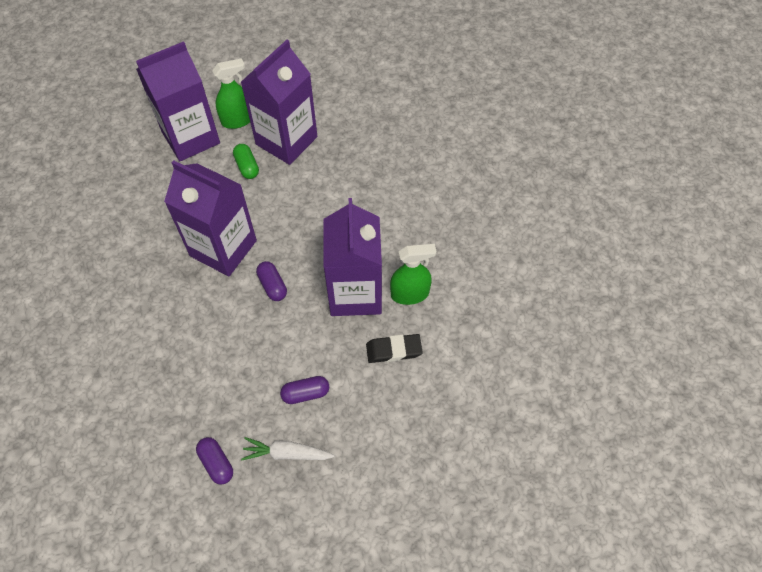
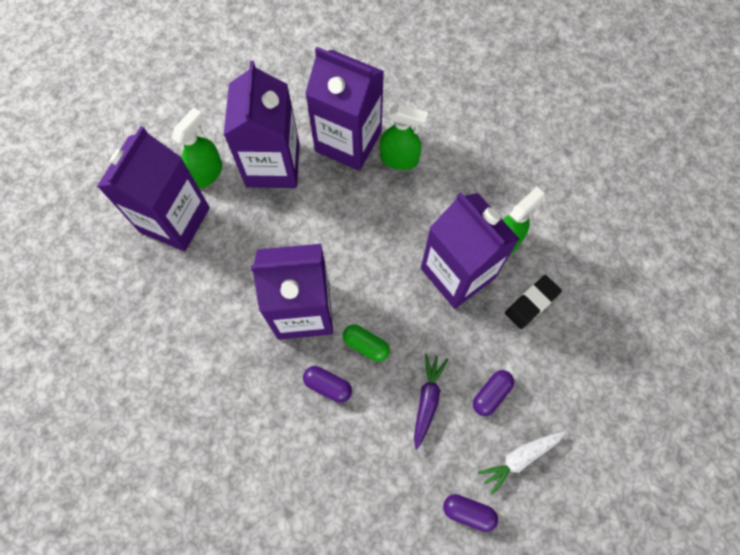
camera: 35 degrees left, 10 degrees up
(247, 167) = (257, 215): green capsule -> green capsule (366, 345)
(256, 365) = (427, 400): none -> purple carrot
(272, 285) = (379, 315): purple capsule -> purple capsule (328, 385)
(353, 155) = (348, 141): none -> purple carton
(381, 188) = (399, 159): none -> green spray bottle

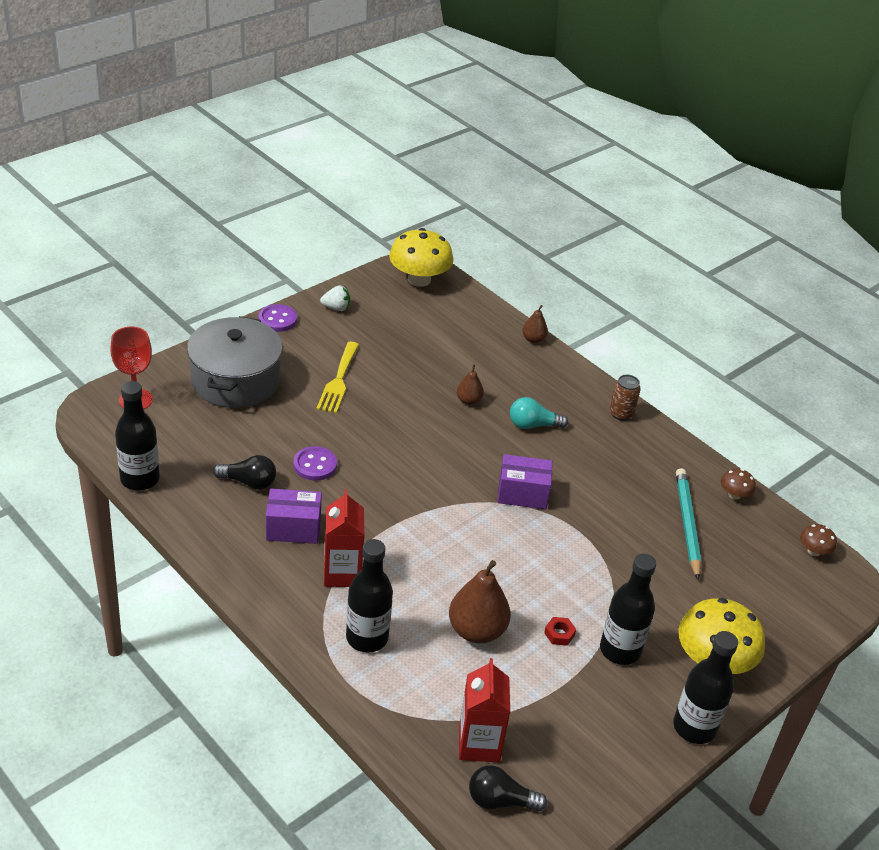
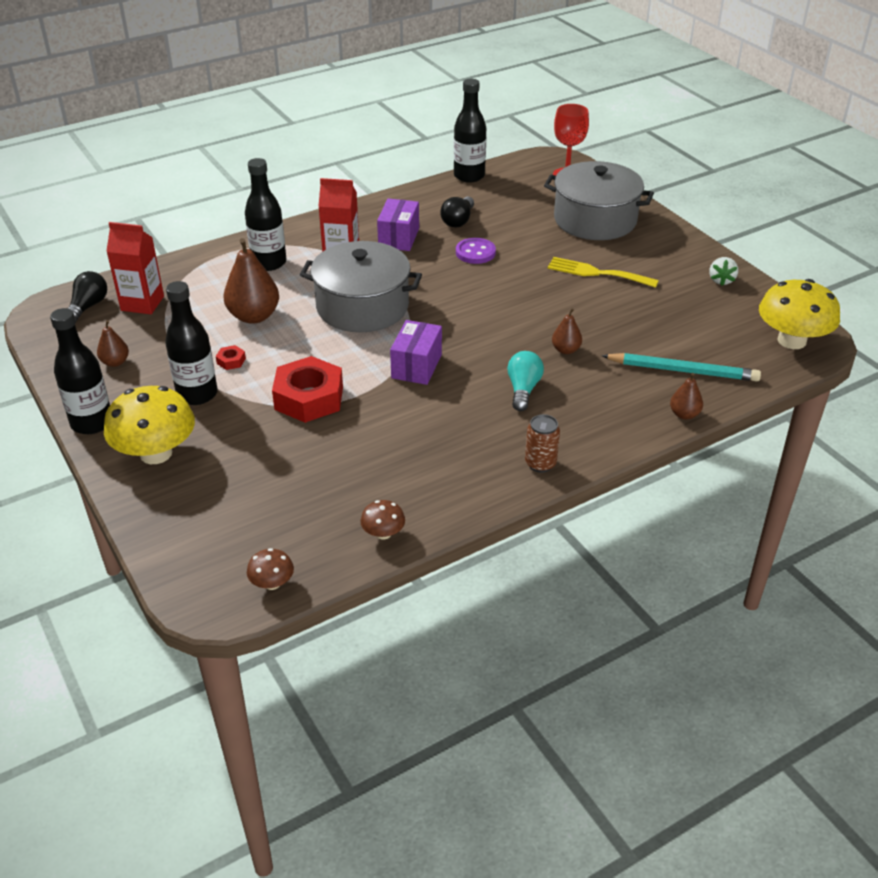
camera: 105 degrees right, 0 degrees up
(277, 319) = (693, 245): purple button -> none
(436, 543) = (362, 306): none -> grey pot
(594, 563) = (309, 398): none -> red nut
(594, 737) = (115, 362): none -> brown pear
(687, 524) = (345, 479): turquoise pencil -> turquoise pencil (683, 371)

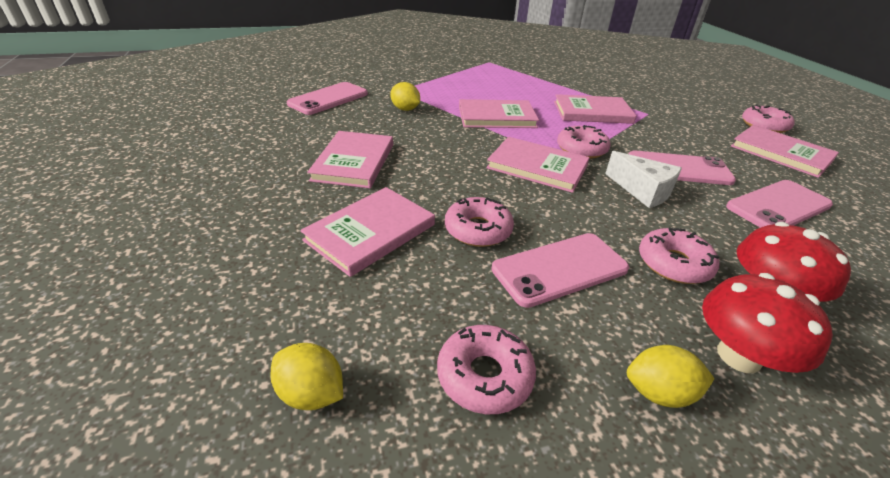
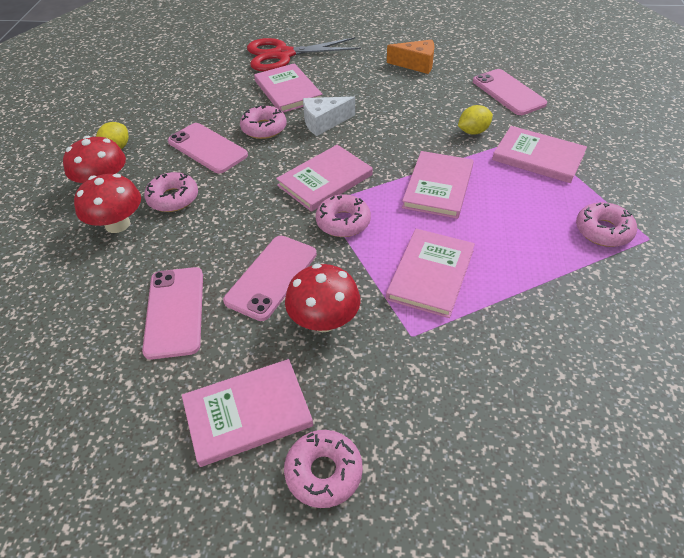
camera: 115 degrees right, 10 degrees up
(244, 268) = (283, 55): none -> red scissors
(273, 146) = (416, 64): none -> orange cheese
(311, 393) = (197, 67): yellow lemon -> none
(354, 162) = (377, 94): pink book -> pink book (538, 157)
(484, 376) = (168, 106): pink donut -> pink donut (603, 231)
(560, 269) = (207, 148): pink phone -> pink phone turned 45 degrees counterclockwise
(643, 191) = (254, 228): white cheese -> white cheese (324, 122)
(681, 141) = (324, 320): none -> red mushroom

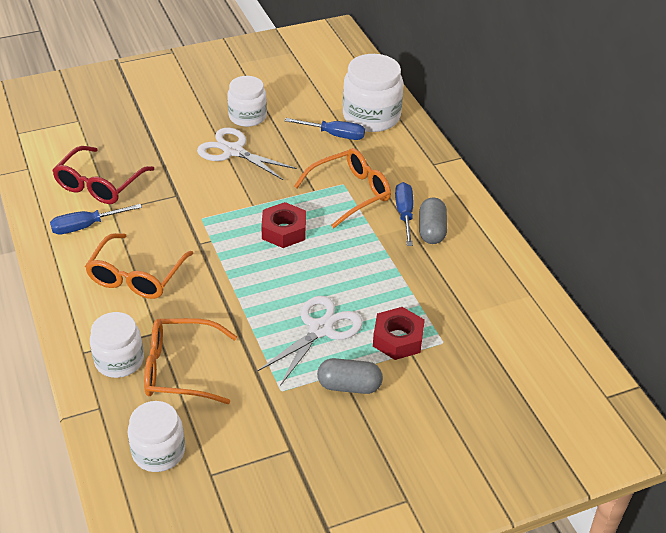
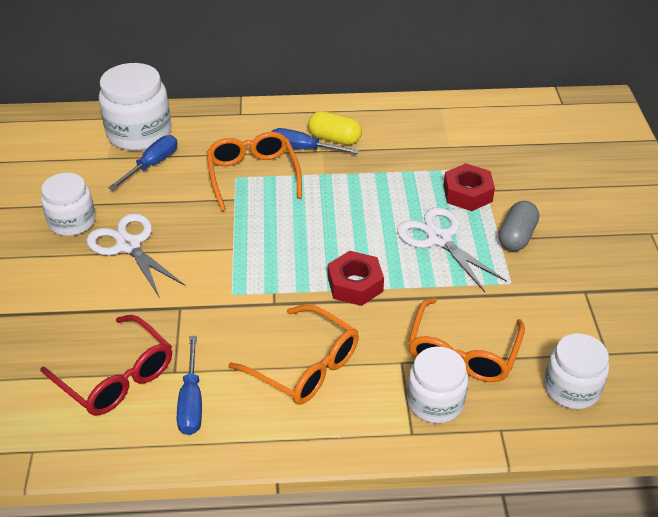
camera: 70 degrees left, 0 degrees up
(233, 151) = (129, 245): white scissors -> white scissors turned 90 degrees clockwise
(284, 231) = (286, 234): red nut -> red nut (355, 284)
(431, 230) = (334, 139): grey capsule -> yellow capsule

# Prompt
Repeat verbatim the lines from the one with "(484, 376) = (168, 106): pink" through the end of the listing above. Include both ends, add nothing, and exclude the pictures.

# Output
(484, 376) = (168, 106): pink donut -> pink donut (603, 231)
(560, 269) = (207, 148): pink phone -> pink phone turned 45 degrees counterclockwise
(643, 191) = (254, 228): white cheese -> white cheese (324, 122)
(681, 141) = (324, 320): none -> red mushroom

camera: 70 degrees left, 0 degrees up
(233, 151) = (129, 245): white scissors -> white scissors turned 90 degrees clockwise
(284, 231) = (286, 234): red nut -> red nut (355, 284)
(431, 230) = (334, 139): grey capsule -> yellow capsule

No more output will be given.